- [What is required] From the listing below, copy only the lines from the line that contains "FAN1 pin SIG: 6 -> 9" to the line that contains "PIXELS pin DIN: A1 -> 14", counting those two lines as part of the copy.

+ + +

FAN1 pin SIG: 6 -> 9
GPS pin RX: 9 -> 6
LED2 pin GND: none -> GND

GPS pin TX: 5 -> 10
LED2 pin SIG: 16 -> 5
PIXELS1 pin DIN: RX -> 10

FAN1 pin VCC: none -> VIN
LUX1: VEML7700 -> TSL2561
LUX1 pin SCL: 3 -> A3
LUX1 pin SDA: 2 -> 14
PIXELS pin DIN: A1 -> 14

+ + +

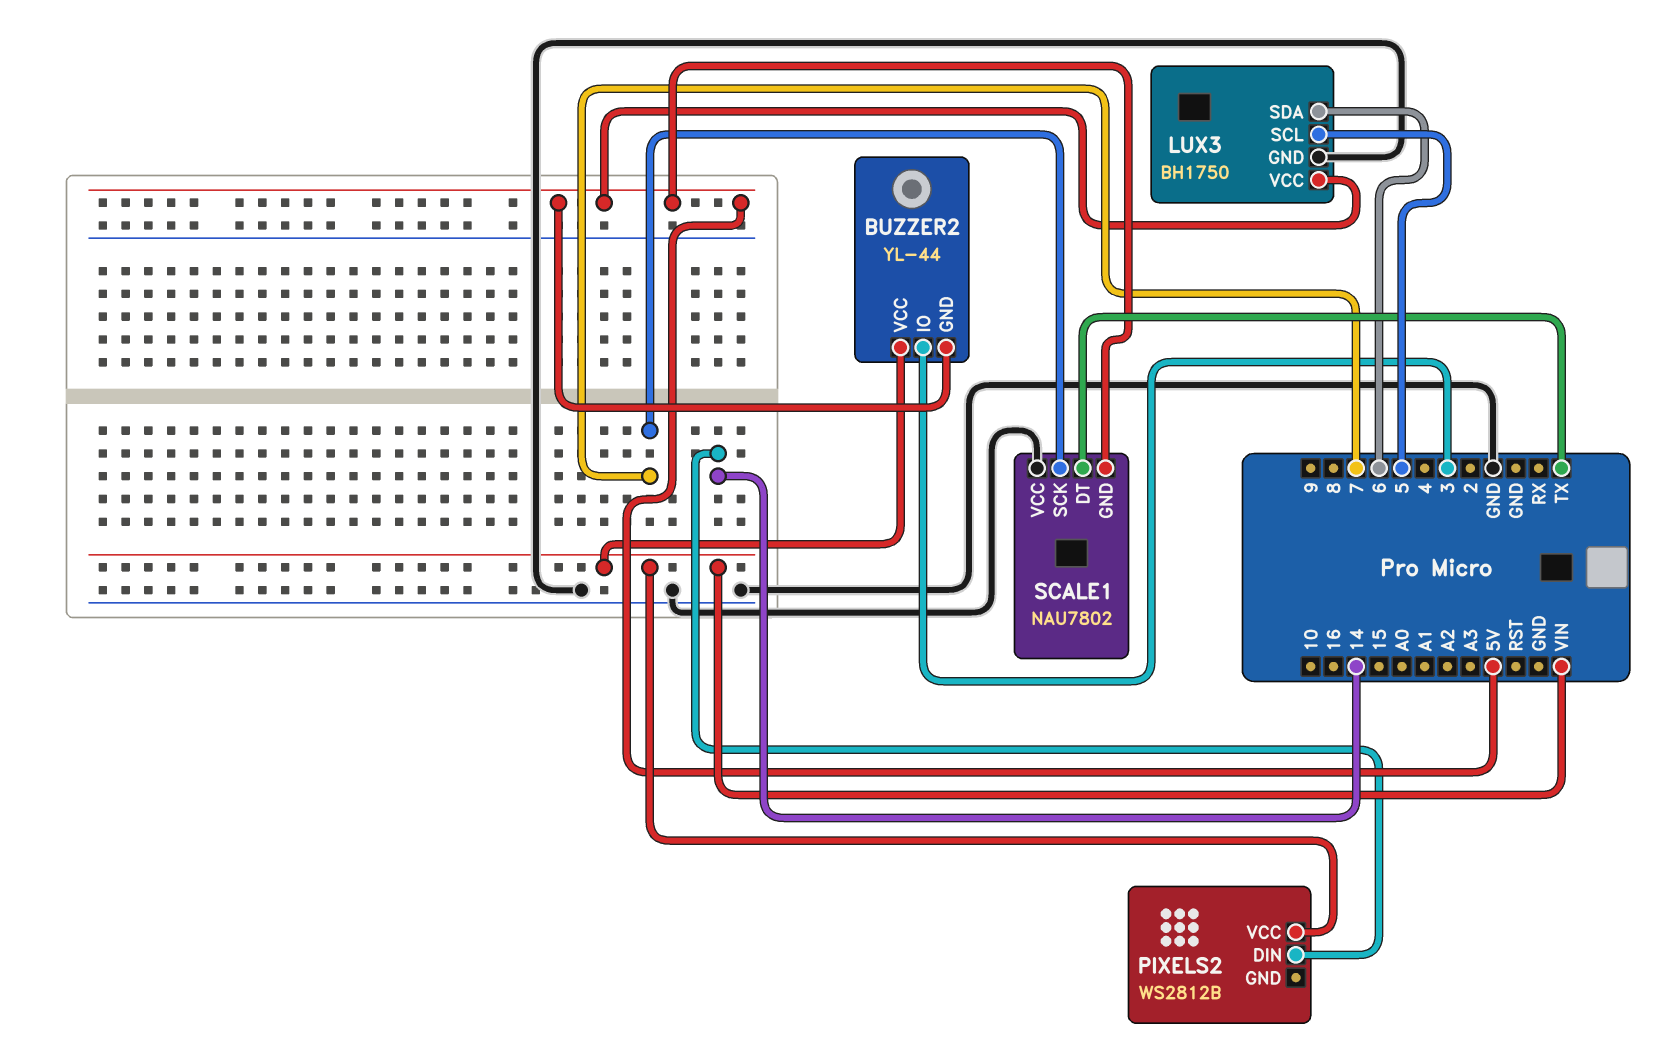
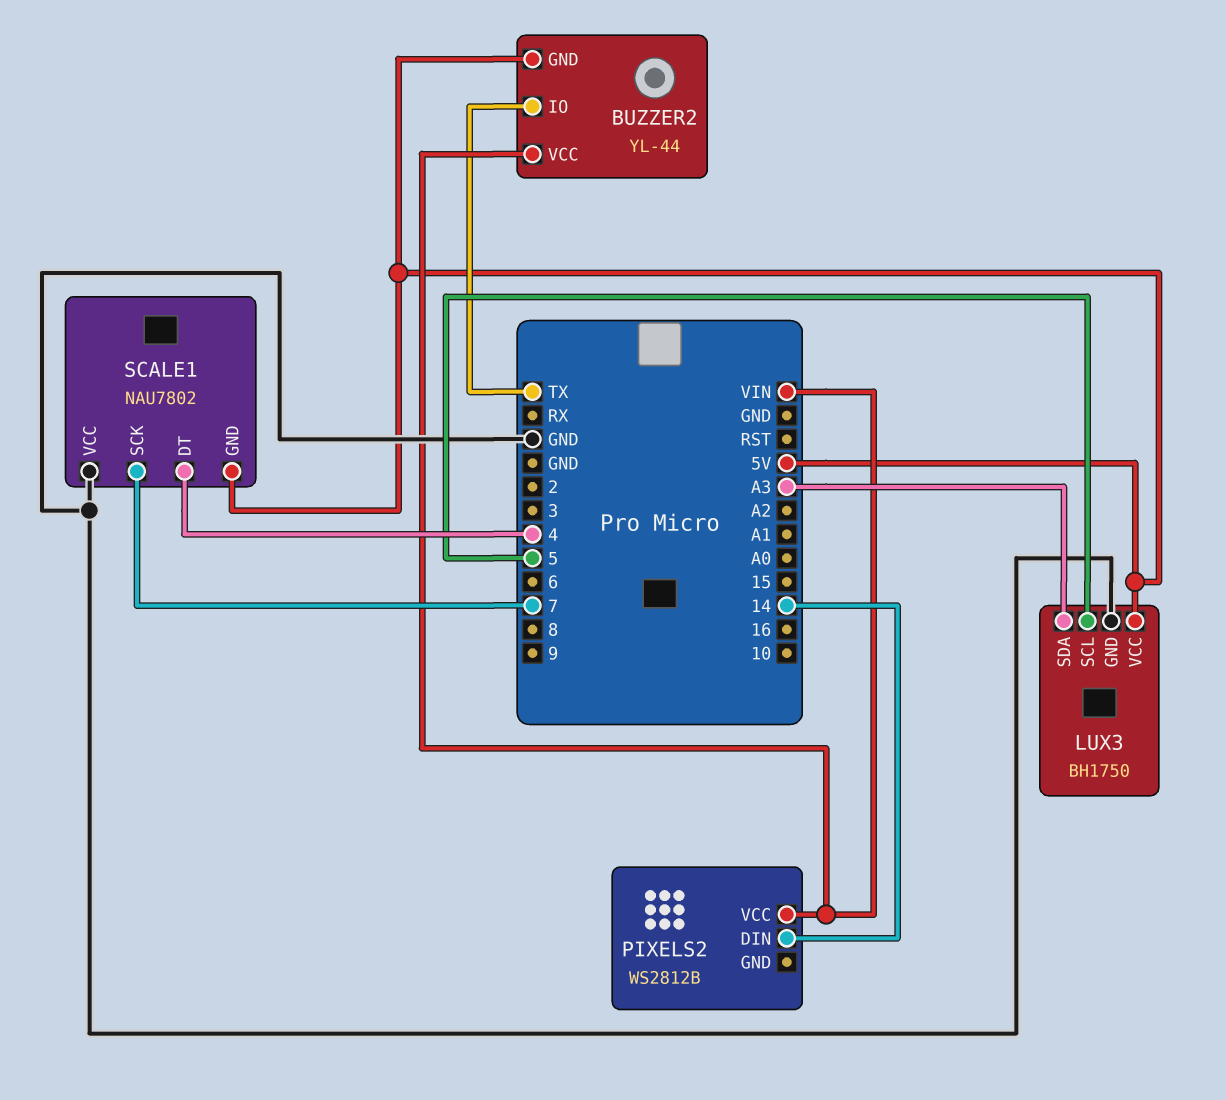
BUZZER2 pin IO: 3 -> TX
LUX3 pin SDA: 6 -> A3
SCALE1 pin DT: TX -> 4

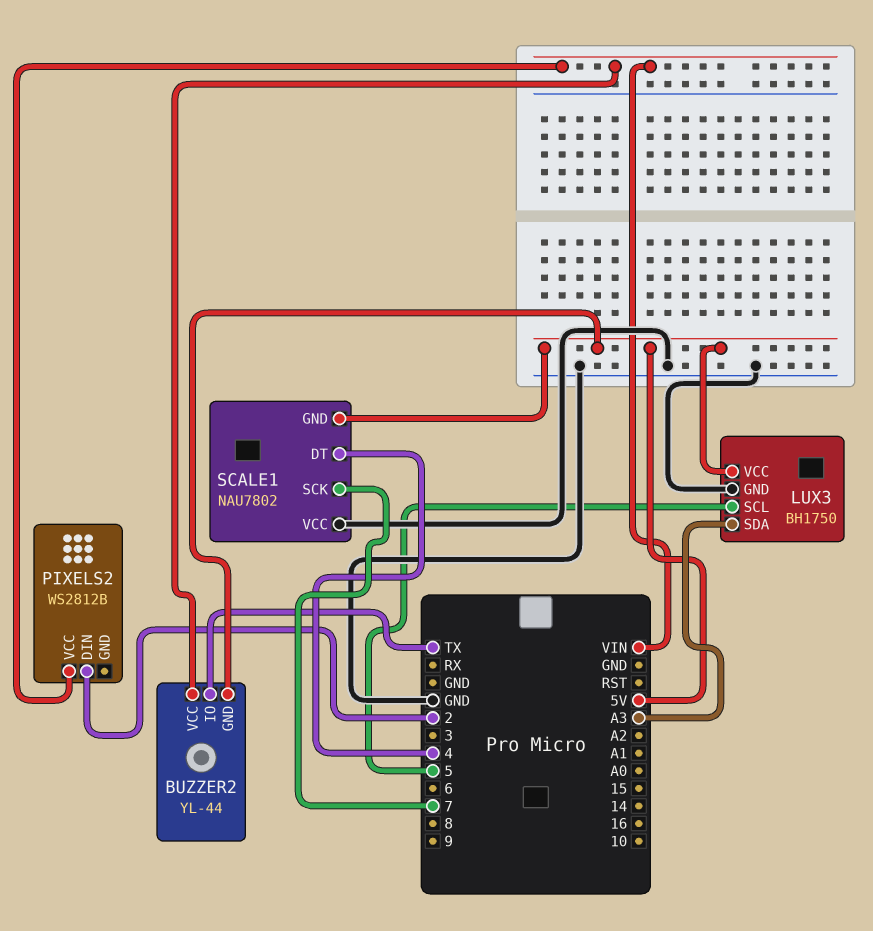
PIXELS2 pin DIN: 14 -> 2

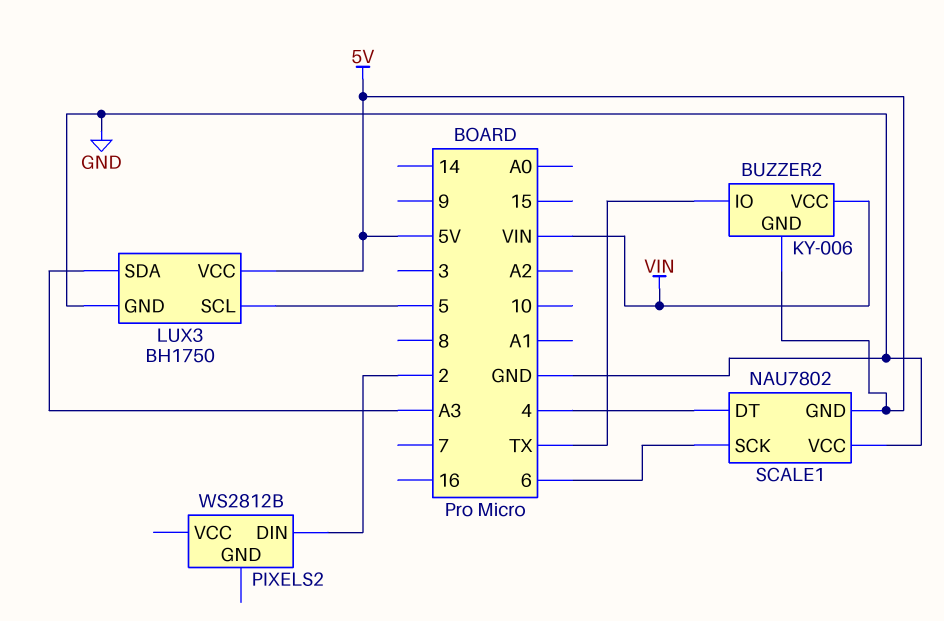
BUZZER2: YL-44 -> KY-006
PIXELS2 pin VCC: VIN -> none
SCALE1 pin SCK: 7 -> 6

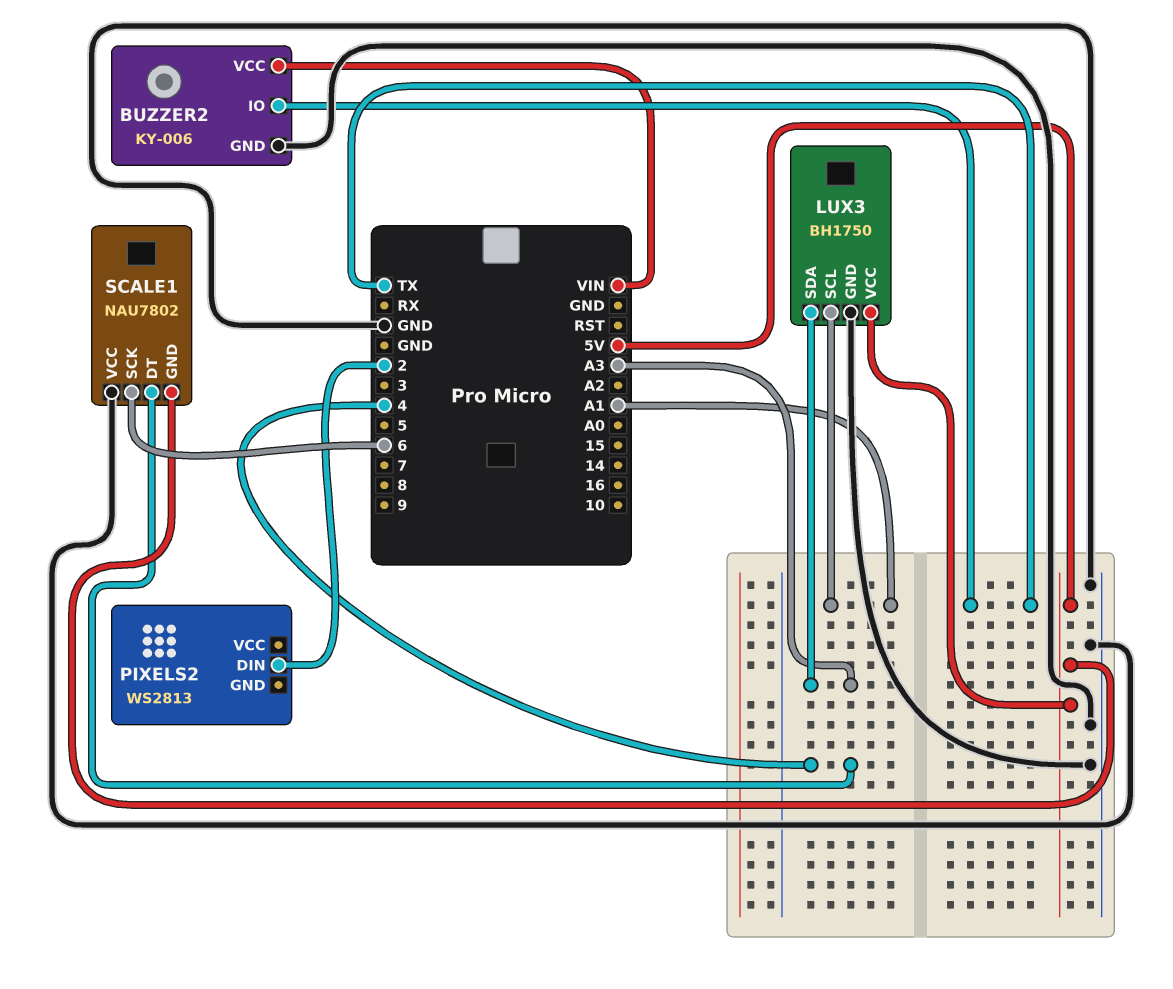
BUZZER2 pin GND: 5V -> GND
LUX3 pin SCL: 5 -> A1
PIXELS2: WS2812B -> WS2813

+ + +

- [Reply to the exercise]
FAN1 pin SIG: 6 -> 9
GPS pin RX: 9 -> 6
LED2 pin GND: none -> GND

GPS pin TX: 5 -> 10
LED2 pin SIG: 16 -> 5
PIXELS1 pin DIN: RX -> 10

FAN1 pin VCC: none -> VIN
LUX1: VEML7700 -> TSL2561
LUX1 pin SCL: 3 -> A3
LUX1 pin SDA: 2 -> 14
PIXELS pin DIN: A1 -> 14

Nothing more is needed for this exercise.